Give an exact copy of the data that follows, but none of its pictures.
====== Supplied records ======
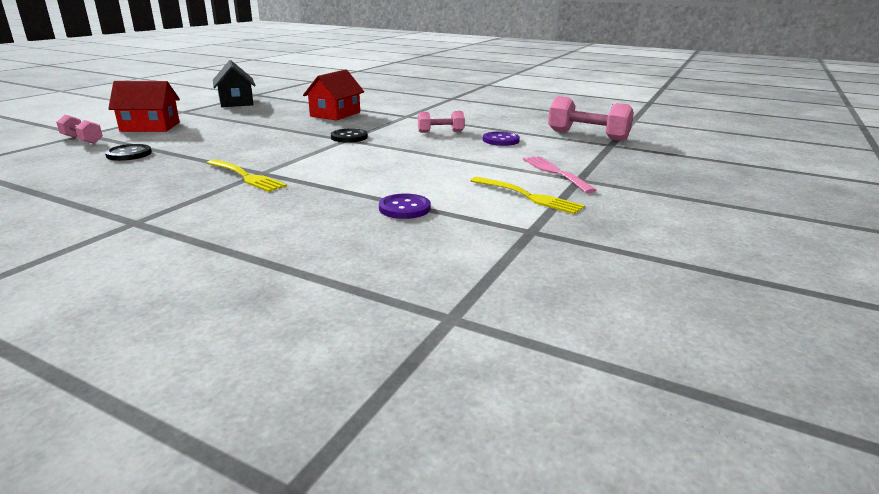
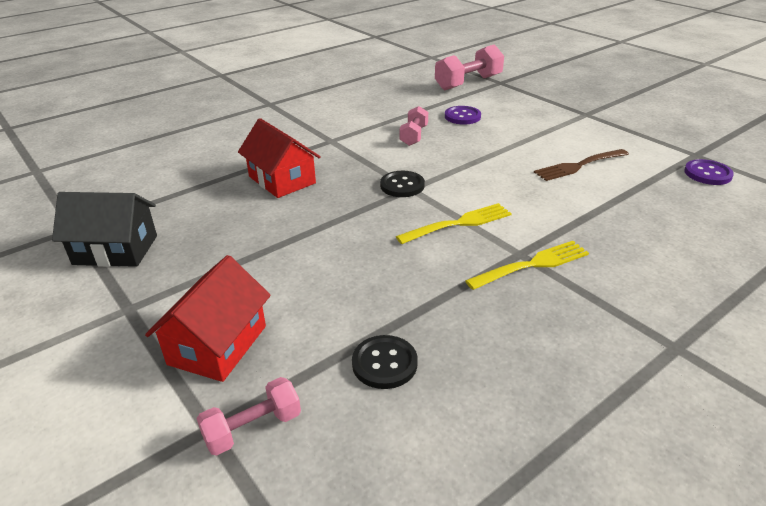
camera: 65 degrees left, 10 degrees up
purple button [379,193,431,219] -> purple button moved to [684,159,734,185]
yellow fork [471,177,585,214] -> yellow fork moved to [396,203,512,244]
pink fork [523,156,597,193] -> none
none -> brown fork [534,149,629,181]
======
Written answer
camera: 65 degrees left, 10 degrees up
purple button [379,193,431,219] -> purple button moved to [684,159,734,185]
yellow fork [471,177,585,214] -> yellow fork moved to [396,203,512,244]
pink fork [523,156,597,193] -> none
none -> brown fork [534,149,629,181]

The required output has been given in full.